Work instruction.
Reproduce the listing verbatim through the line with "lime plate C5:C6".

Records for the exercise.

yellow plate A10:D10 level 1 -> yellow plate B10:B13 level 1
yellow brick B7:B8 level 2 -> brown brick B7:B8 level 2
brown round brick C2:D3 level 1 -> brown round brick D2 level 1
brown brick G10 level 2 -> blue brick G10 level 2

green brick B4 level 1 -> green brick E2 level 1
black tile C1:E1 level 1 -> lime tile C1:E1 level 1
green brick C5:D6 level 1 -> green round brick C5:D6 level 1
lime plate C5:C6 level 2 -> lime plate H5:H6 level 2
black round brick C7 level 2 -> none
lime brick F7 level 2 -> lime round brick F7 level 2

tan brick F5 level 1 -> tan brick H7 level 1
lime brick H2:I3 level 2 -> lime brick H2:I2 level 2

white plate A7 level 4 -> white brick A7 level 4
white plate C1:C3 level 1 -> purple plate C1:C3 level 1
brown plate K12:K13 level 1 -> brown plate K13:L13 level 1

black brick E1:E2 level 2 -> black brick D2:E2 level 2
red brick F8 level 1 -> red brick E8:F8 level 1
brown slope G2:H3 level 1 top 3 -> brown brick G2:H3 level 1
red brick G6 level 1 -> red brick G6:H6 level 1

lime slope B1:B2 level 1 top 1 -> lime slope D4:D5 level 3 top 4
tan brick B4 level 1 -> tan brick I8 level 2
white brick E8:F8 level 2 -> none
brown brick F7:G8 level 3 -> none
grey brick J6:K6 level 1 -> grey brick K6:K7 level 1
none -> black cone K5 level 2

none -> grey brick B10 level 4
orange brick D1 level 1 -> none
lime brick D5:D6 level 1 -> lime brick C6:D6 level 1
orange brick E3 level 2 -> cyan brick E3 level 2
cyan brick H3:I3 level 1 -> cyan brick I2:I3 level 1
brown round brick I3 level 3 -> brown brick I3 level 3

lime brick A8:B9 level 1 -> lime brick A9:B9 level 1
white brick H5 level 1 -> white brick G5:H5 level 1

Answer for this exercise.
yellow plate A10:D10 level 1 -> yellow plate B10:B13 level 1
yellow brick B7:B8 level 2 -> brown brick B7:B8 level 2
brown round brick C2:D3 level 1 -> brown round brick D2 level 1
brown brick G10 level 2 -> blue brick G10 level 2

green brick B4 level 1 -> green brick E2 level 1
black tile C1:E1 level 1 -> lime tile C1:E1 level 1
green brick C5:D6 level 1 -> green round brick C5:D6 level 1
lime plate C5:C6 level 2 -> lime plate H5:H6 level 2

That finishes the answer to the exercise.